• Records drawn from a dataset

• • • •

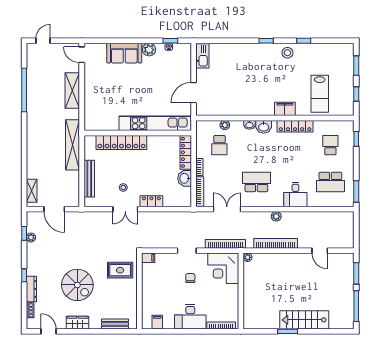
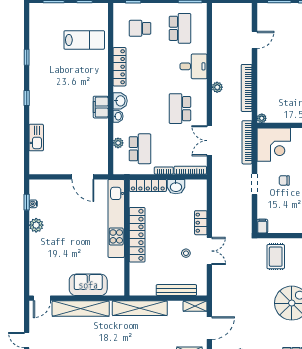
sofa: (124, 53) -> (88, 285), moved, turned -90
stool: (287, 53) -> (40, 75), removed
kitchen sink: (202, 56) -> (36, 138), moved, turned 90
shelving: (72, 91) -> (81, 308), width x1.47
filing cabinet: (285, 109) -> (101, 107), moved
locker: (121, 142) -> (137, 235), moved
school desk: (219, 145) -> (140, 149), width x1.85
shelving: (75, 196) -> (195, 306), added

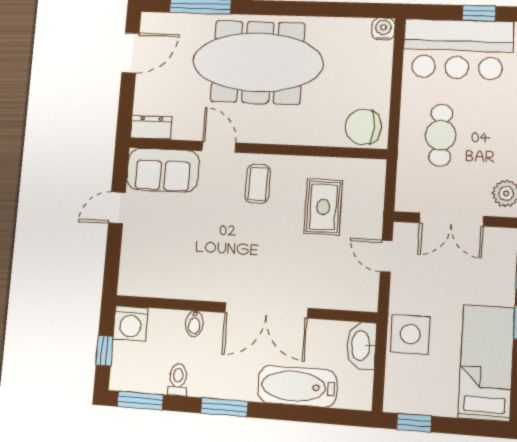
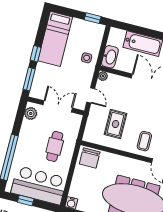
chair: (363, 127) -> (90, 158), turned 90
plant: (368, 302) -> (103, 76), added
side table: (410, 334) -> (87, 58), width x0.54, depth x0.54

• • • •

• WRITTEN TASK
Write out the records once more, exactly as they stand, with no images.

• FINAL ANSWER
sofa: (124, 53) -> (88, 285), moved, turned -90
stool: (287, 53) -> (40, 75), removed
kitchen sink: (202, 56) -> (36, 138), moved, turned 90
shelving: (72, 91) -> (81, 308), width x1.47
filing cabinet: (285, 109) -> (101, 107), moved
locker: (121, 142) -> (137, 235), moved
school desk: (219, 145) -> (140, 149), width x1.85
shelving: (75, 196) -> (195, 306), added

chair: (363, 127) -> (90, 158), turned 90
plant: (368, 302) -> (103, 76), added
side table: (410, 334) -> (87, 58), width x0.54, depth x0.54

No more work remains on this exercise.